Task to complete:
When the word "triangle" shows up in a line of the data below, copy that whole line.
*** Records
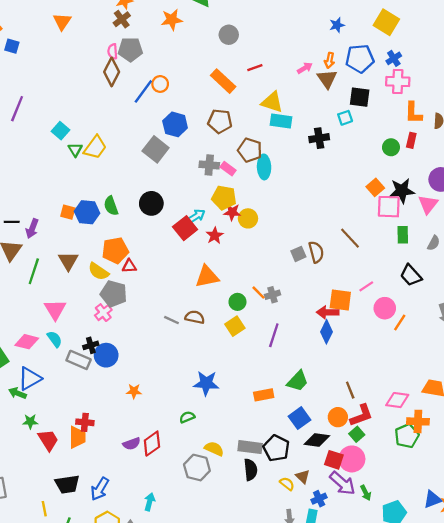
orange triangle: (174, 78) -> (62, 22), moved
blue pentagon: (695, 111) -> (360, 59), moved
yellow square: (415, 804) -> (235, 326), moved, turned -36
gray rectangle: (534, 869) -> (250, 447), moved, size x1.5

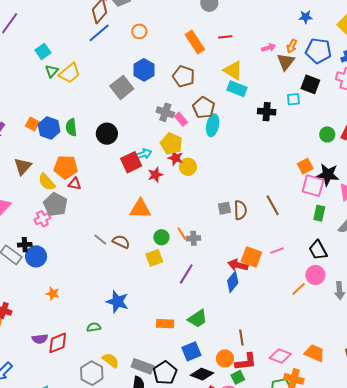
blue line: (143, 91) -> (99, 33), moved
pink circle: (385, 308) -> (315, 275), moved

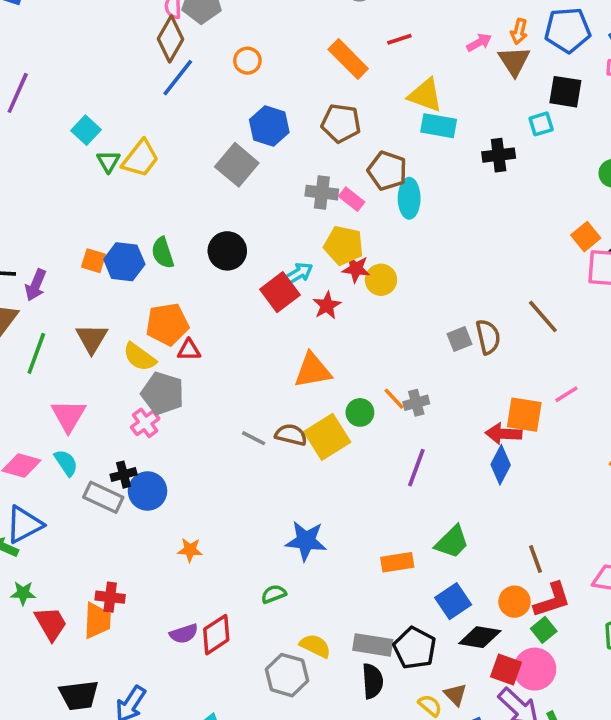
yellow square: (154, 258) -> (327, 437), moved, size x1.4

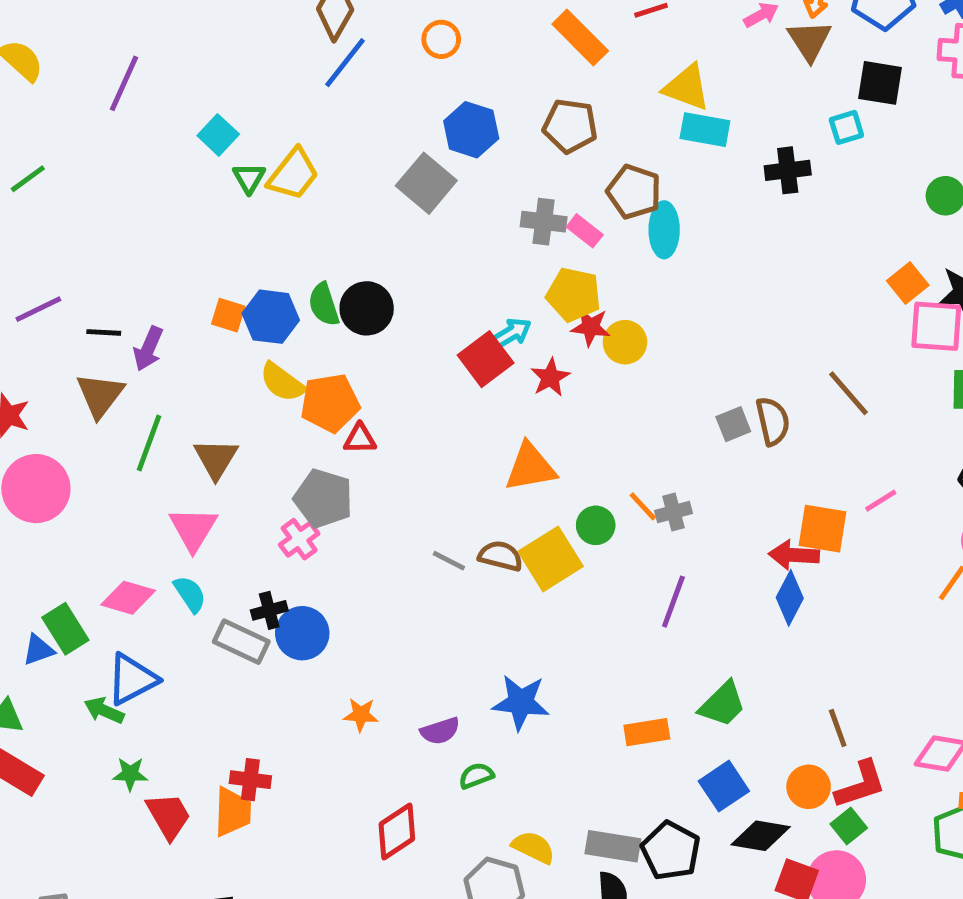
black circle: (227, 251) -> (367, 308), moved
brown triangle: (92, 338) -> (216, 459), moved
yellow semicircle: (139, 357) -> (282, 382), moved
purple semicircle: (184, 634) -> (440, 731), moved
******
*** Records
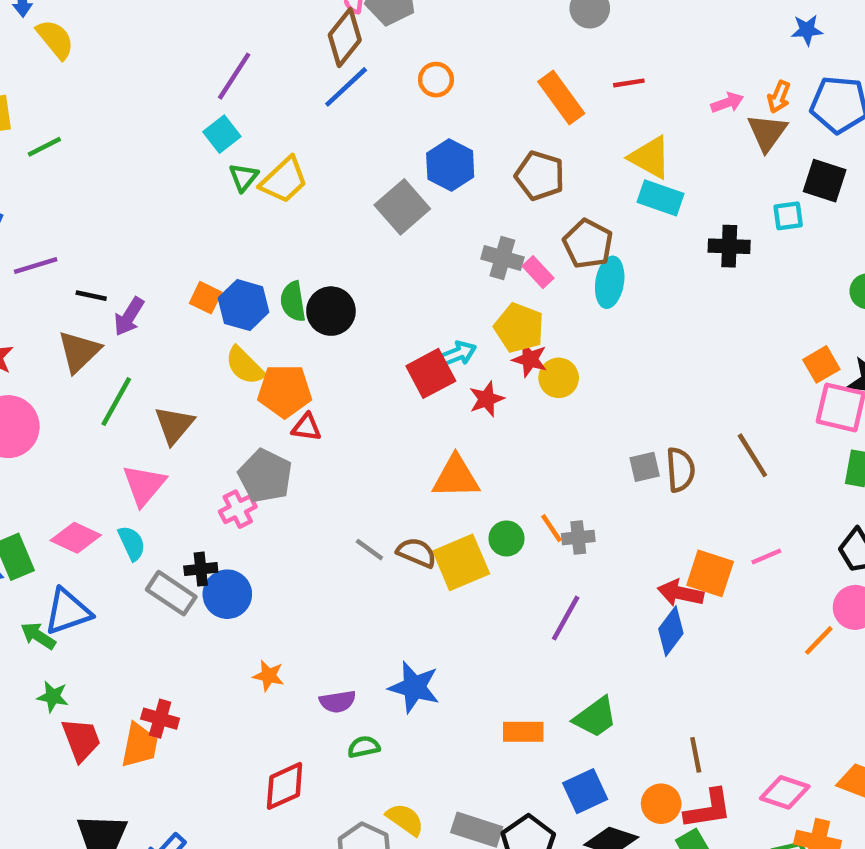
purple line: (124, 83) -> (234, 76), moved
******
*** Records
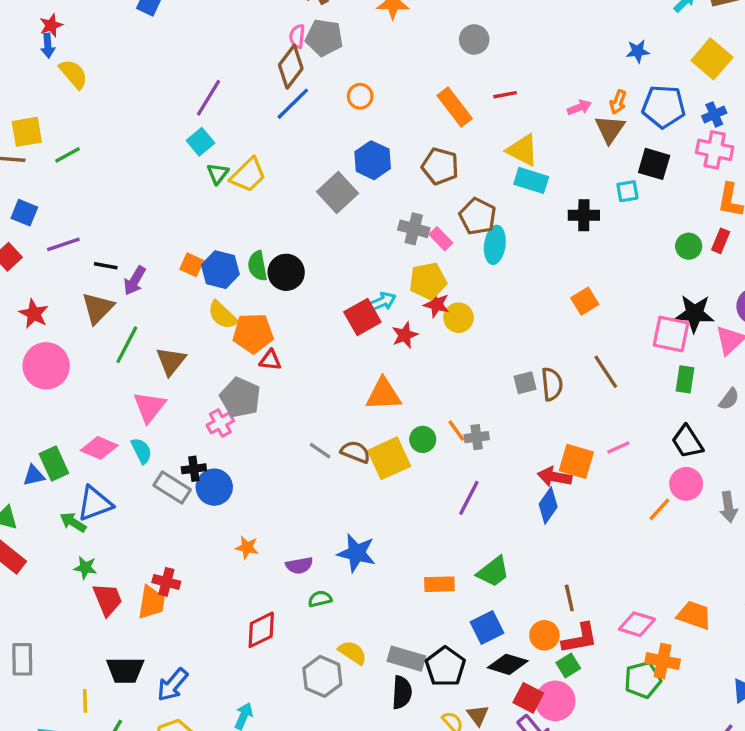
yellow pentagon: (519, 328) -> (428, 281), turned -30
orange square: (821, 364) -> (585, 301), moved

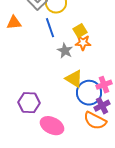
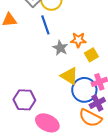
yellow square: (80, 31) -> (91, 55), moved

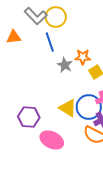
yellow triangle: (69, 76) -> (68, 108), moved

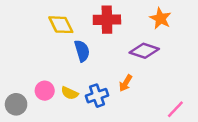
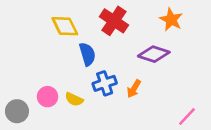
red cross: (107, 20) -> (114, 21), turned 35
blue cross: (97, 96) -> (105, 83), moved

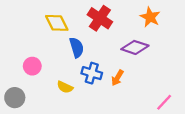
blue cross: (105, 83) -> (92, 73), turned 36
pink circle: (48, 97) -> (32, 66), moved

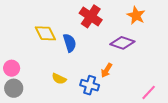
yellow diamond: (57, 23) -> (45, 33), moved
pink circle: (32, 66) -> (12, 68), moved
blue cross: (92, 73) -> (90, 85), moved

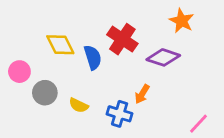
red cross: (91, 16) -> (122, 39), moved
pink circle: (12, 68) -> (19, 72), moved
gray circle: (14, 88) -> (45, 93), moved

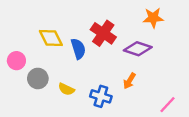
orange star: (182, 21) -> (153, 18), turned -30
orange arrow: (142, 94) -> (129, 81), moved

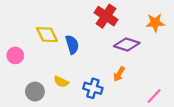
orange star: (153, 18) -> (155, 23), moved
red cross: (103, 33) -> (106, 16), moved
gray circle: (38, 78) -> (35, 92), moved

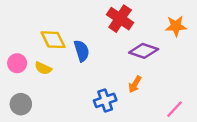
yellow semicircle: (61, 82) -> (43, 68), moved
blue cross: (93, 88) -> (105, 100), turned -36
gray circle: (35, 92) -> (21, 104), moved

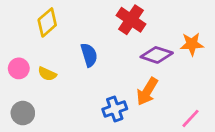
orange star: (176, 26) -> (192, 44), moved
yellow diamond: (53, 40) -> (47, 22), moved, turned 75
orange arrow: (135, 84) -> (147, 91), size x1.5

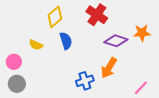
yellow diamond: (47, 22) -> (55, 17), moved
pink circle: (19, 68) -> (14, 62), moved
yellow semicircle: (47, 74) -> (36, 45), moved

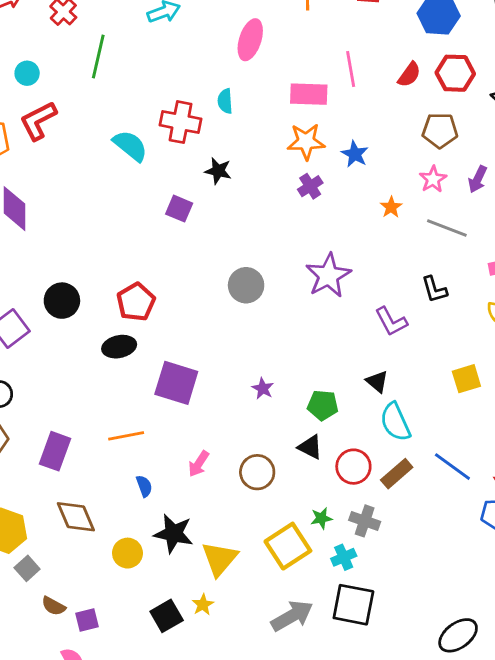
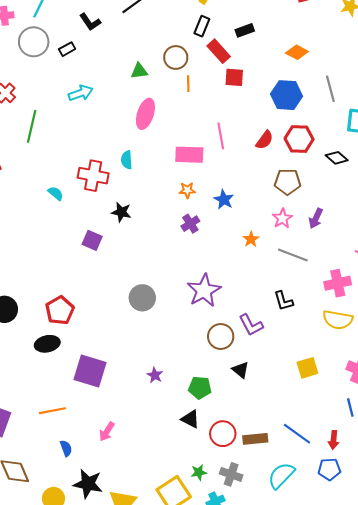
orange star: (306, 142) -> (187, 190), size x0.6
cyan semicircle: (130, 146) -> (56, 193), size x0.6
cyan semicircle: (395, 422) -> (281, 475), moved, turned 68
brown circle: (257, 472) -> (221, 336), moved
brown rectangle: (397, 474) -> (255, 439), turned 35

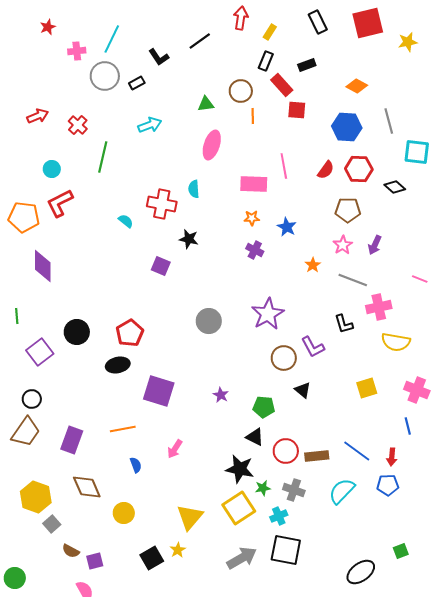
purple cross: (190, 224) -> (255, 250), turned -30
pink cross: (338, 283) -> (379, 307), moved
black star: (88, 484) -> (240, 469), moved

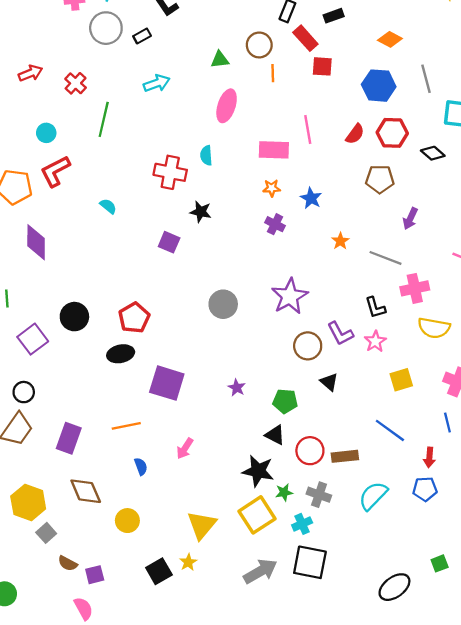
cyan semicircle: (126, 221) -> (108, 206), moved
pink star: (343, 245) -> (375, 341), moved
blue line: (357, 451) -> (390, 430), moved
******
Result of the task:
orange triangle: (174, 78) -> (62, 22), moved
brown triangle: (92, 338) -> (216, 459), moved
yellow triangle: (69, 76) -> (68, 108), moved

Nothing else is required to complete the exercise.